Detected change data

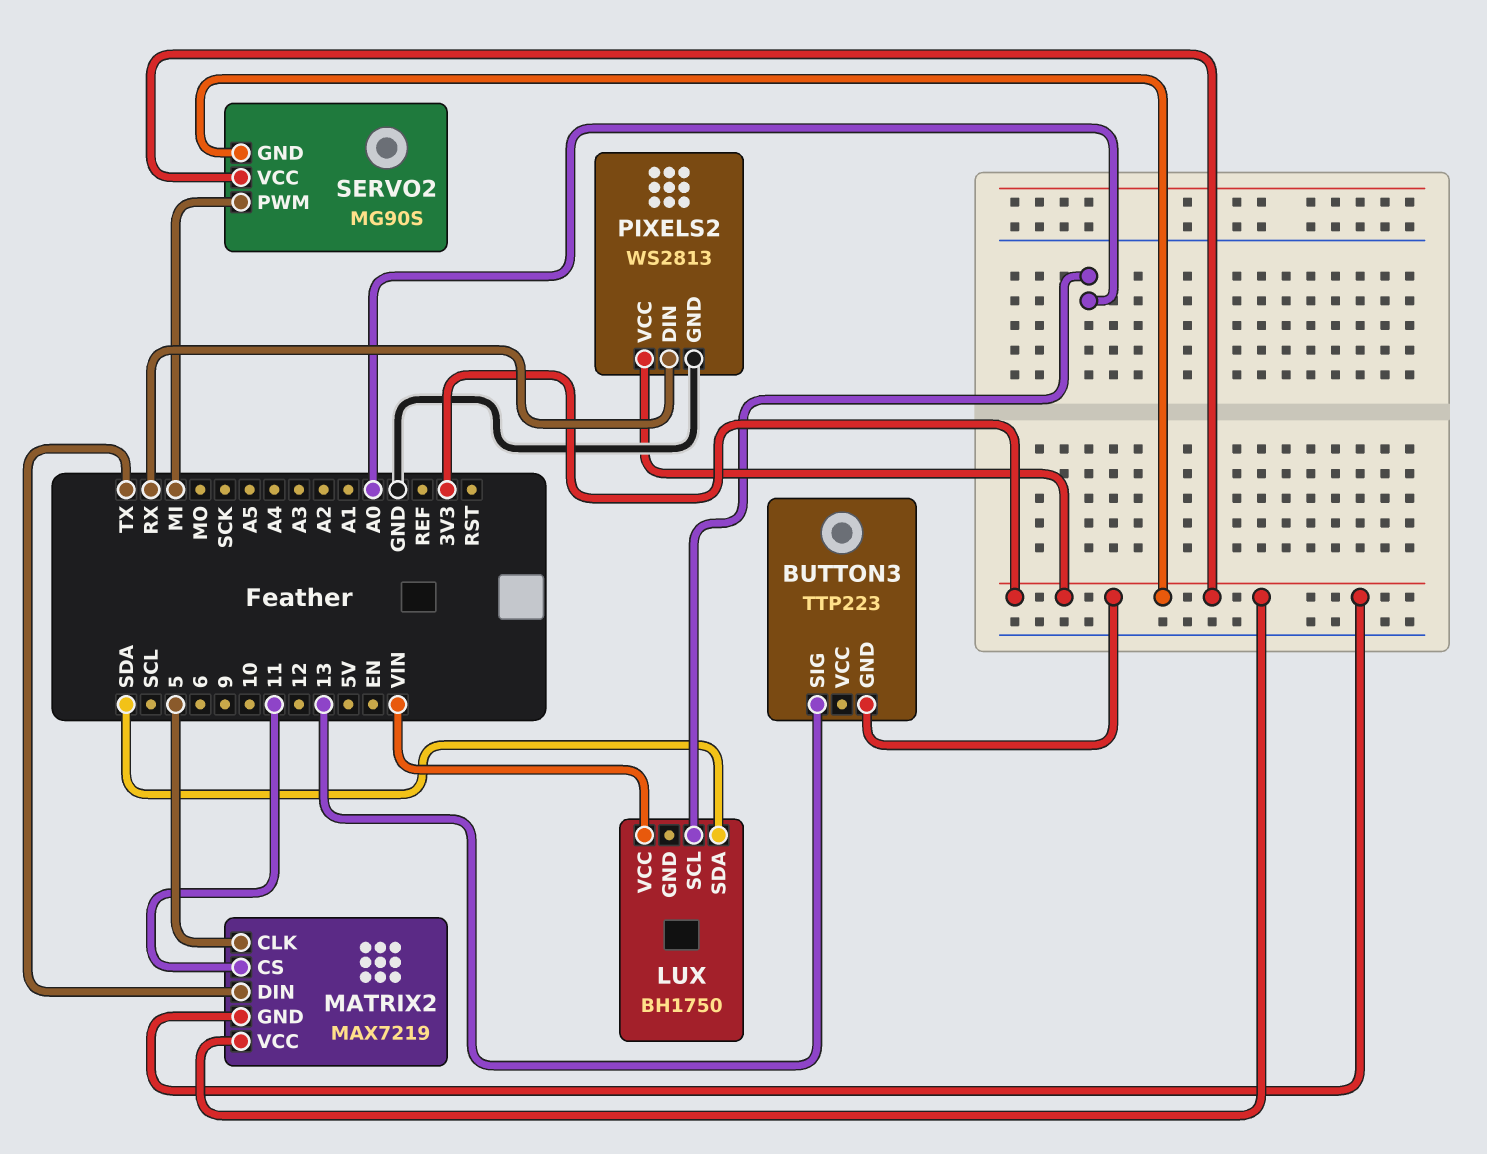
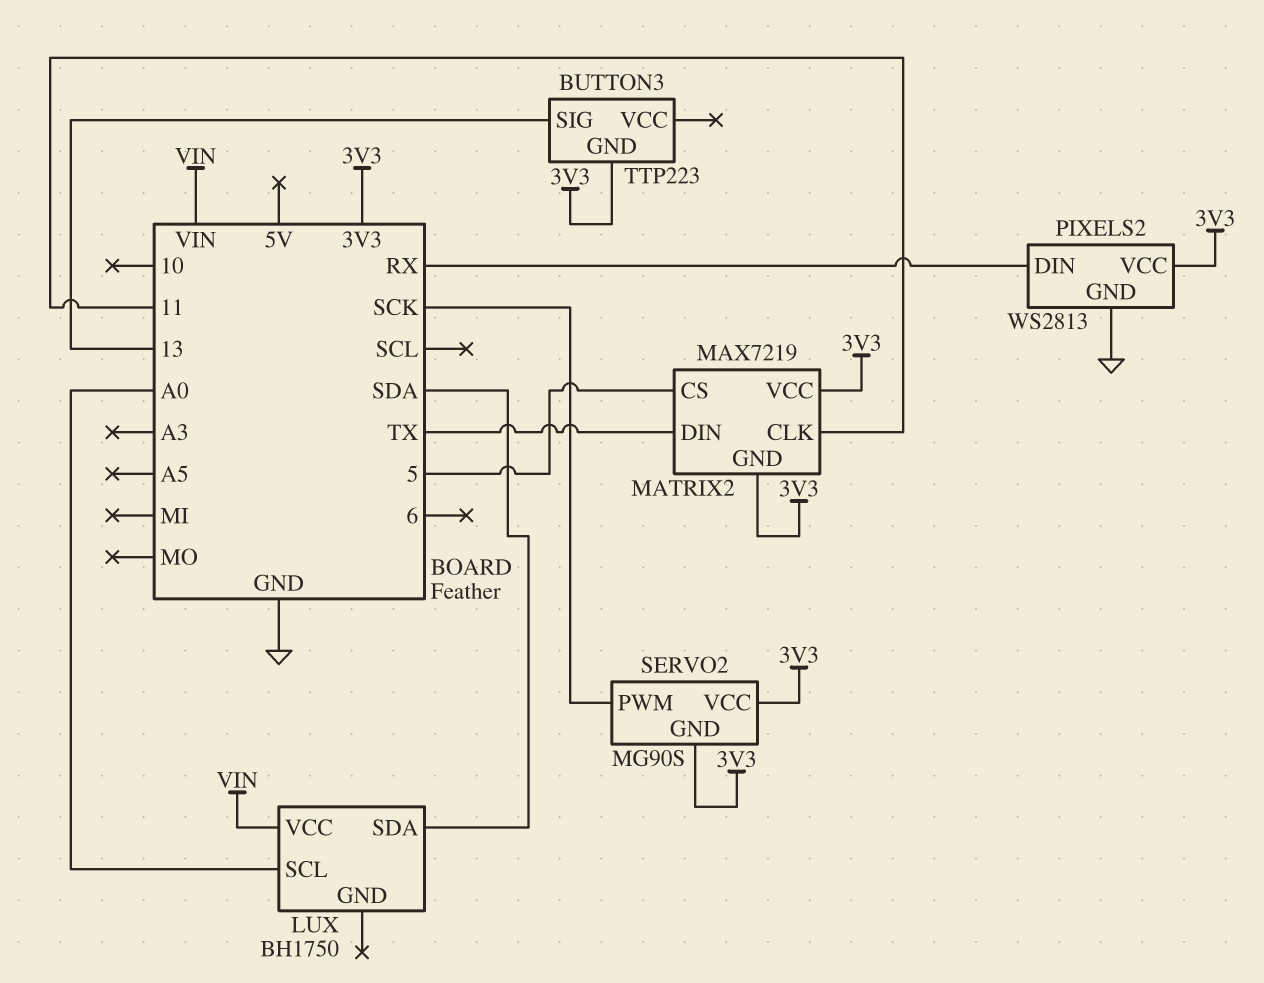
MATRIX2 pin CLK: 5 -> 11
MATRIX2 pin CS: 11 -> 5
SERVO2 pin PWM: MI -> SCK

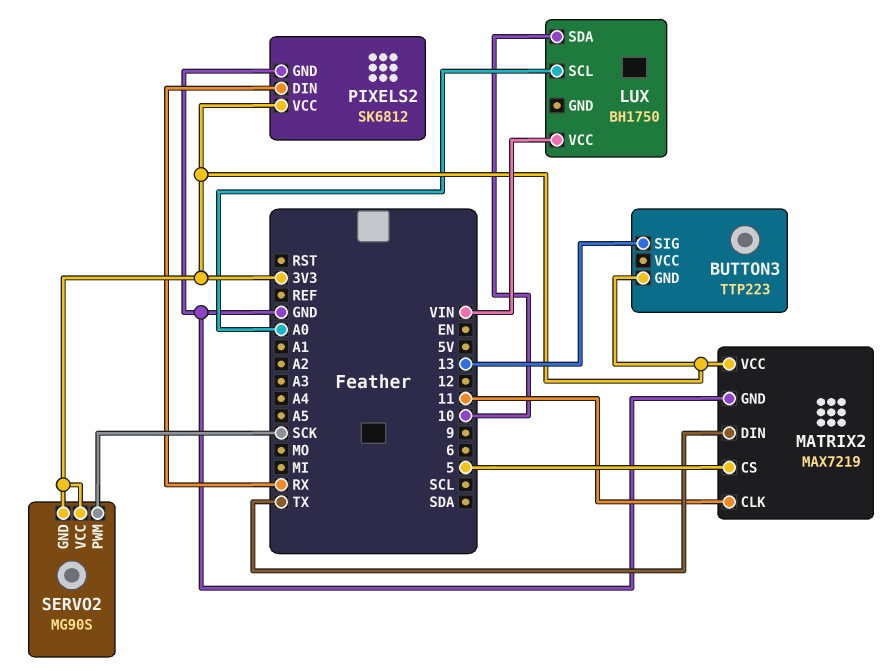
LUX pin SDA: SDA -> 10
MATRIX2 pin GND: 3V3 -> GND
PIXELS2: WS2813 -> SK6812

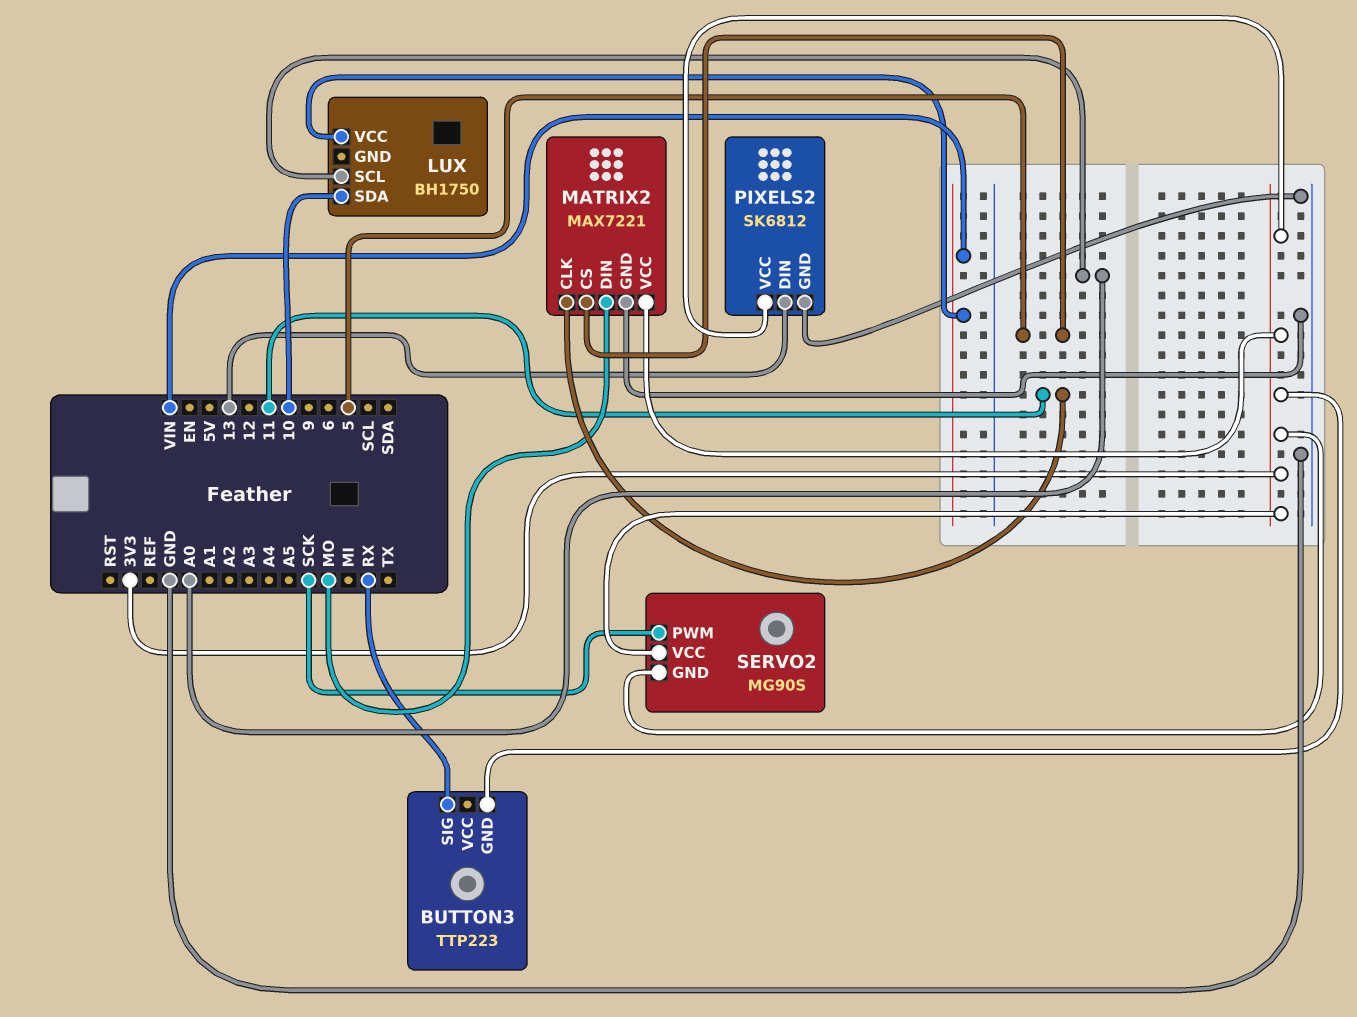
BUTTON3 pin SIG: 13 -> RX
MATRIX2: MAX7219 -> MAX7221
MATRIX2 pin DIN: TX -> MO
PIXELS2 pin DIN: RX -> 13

• AIM OF THE EXERCISE
Reproduce each entry verbatim, excluding any embedded images.

• EXERCISE OUTPUT
MATRIX2 pin CLK: 5 -> 11
MATRIX2 pin CS: 11 -> 5
SERVO2 pin PWM: MI -> SCK

LUX pin SDA: SDA -> 10
MATRIX2 pin GND: 3V3 -> GND
PIXELS2: WS2813 -> SK6812

BUTTON3 pin SIG: 13 -> RX
MATRIX2: MAX7219 -> MAX7221
MATRIX2 pin DIN: TX -> MO
PIXELS2 pin DIN: RX -> 13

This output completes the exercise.